_Task item:_ Beginning with the first line of the material, set down each line exactly as written, up to and including the line with "building: none -> [241,92,277,130]".

_Record extracts:_
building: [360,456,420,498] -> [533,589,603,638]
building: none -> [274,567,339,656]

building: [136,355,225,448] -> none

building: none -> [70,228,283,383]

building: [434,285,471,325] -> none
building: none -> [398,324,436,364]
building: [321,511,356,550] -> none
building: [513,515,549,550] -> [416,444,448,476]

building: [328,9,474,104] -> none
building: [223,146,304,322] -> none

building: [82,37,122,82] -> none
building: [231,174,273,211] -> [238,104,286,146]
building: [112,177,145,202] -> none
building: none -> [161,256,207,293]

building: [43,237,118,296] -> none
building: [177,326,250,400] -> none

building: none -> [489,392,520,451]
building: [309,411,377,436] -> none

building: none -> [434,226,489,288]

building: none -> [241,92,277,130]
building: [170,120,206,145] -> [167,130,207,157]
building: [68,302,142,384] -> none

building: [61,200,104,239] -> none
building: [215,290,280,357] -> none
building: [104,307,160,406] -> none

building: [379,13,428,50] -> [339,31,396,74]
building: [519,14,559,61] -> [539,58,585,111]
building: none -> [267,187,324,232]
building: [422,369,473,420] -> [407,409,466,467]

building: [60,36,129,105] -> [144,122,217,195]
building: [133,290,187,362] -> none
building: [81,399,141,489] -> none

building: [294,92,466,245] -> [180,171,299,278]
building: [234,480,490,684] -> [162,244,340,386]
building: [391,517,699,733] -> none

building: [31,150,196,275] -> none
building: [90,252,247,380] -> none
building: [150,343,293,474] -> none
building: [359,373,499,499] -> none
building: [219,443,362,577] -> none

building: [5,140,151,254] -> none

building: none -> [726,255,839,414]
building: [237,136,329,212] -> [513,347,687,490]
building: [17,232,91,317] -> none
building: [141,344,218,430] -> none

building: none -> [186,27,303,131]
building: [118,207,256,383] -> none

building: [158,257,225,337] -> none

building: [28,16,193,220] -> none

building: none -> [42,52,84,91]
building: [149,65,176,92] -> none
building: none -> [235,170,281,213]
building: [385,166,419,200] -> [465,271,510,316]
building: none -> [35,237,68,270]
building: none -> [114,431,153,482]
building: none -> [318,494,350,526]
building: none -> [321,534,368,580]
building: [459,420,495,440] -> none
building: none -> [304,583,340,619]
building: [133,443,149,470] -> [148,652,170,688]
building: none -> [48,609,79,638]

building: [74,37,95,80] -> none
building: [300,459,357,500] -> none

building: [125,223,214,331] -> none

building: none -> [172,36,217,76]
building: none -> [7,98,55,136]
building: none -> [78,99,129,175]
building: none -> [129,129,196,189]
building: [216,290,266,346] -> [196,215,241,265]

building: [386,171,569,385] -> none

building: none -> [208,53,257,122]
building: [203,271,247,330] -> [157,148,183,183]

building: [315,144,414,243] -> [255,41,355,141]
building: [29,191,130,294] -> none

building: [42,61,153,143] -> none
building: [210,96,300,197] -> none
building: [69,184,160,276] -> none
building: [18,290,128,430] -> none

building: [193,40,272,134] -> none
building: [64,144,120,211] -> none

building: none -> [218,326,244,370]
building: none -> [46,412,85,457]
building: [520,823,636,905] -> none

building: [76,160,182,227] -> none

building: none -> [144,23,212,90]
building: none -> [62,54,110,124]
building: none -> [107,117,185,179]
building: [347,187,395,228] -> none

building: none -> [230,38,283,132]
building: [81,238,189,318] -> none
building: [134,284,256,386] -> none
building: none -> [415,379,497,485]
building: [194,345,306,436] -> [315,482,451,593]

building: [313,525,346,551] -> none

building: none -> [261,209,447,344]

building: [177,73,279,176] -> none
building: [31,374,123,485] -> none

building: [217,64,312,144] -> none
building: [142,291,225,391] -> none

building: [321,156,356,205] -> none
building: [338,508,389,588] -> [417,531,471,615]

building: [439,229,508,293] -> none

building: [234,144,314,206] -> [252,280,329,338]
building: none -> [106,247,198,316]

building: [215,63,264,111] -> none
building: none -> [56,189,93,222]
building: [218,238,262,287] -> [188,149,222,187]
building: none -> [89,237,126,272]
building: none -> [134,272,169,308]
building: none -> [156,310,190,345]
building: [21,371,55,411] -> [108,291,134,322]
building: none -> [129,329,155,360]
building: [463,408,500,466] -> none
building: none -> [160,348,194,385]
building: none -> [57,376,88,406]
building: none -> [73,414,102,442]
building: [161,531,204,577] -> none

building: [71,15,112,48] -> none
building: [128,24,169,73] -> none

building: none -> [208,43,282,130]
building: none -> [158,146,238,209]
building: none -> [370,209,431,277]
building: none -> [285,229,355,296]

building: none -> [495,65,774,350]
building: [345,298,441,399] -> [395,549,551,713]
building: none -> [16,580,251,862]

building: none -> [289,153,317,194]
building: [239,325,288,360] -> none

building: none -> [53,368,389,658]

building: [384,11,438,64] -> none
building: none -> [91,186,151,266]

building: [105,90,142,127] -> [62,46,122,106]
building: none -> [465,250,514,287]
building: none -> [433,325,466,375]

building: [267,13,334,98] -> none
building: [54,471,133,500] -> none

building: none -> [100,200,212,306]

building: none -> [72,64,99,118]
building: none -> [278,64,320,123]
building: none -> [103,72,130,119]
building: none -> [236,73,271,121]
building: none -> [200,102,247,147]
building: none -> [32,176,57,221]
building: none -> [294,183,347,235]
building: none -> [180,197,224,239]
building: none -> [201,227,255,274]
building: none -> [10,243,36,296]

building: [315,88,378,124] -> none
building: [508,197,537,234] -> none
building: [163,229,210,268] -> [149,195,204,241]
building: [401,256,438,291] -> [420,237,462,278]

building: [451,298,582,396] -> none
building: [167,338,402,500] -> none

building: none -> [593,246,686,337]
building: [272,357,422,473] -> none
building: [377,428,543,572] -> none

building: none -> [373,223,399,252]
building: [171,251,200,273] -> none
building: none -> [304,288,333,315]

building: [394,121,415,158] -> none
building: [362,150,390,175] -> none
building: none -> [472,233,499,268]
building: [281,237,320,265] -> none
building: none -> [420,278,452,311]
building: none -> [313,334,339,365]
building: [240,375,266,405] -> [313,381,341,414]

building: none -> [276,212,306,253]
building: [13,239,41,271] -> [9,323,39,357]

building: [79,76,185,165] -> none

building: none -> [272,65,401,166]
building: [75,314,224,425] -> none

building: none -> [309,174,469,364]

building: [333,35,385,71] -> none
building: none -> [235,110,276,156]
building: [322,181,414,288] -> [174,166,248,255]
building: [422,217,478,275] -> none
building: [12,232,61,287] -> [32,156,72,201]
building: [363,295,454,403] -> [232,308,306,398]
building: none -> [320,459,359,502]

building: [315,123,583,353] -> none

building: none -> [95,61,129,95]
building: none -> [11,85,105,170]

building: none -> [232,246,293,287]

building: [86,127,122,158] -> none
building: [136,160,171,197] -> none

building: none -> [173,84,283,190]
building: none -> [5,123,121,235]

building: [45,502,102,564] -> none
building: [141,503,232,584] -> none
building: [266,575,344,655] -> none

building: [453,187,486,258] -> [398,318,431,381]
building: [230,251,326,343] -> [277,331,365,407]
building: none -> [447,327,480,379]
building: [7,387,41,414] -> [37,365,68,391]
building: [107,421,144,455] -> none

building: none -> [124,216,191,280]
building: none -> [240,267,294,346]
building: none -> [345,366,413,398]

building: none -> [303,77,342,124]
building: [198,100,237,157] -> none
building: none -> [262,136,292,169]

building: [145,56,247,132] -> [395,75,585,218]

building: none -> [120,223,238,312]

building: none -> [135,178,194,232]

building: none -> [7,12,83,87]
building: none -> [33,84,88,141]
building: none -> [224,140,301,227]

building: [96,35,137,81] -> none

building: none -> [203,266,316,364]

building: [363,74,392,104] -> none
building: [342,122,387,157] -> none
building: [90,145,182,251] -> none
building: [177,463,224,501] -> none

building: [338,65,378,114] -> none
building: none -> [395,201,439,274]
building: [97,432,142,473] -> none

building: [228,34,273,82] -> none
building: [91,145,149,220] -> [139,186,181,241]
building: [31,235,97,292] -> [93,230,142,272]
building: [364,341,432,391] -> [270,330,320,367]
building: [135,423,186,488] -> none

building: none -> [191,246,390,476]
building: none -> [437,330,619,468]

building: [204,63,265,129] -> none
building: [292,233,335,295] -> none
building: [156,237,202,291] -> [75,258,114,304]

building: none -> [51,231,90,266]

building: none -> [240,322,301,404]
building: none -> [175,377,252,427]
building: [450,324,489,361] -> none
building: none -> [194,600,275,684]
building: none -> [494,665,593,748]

_Result for this task:_
building: [360,456,420,498] -> [533,589,603,638]
building: none -> [274,567,339,656]

building: [136,355,225,448] -> none

building: none -> [70,228,283,383]

building: [434,285,471,325] -> none
building: none -> [398,324,436,364]
building: [321,511,356,550] -> none
building: [513,515,549,550] -> [416,444,448,476]

building: [328,9,474,104] -> none
building: [223,146,304,322] -> none

building: [82,37,122,82] -> none
building: [231,174,273,211] -> [238,104,286,146]
building: [112,177,145,202] -> none
building: none -> [161,256,207,293]

building: [43,237,118,296] -> none
building: [177,326,250,400] -> none

building: none -> [489,392,520,451]
building: [309,411,377,436] -> none

building: none -> [434,226,489,288]

building: none -> [241,92,277,130]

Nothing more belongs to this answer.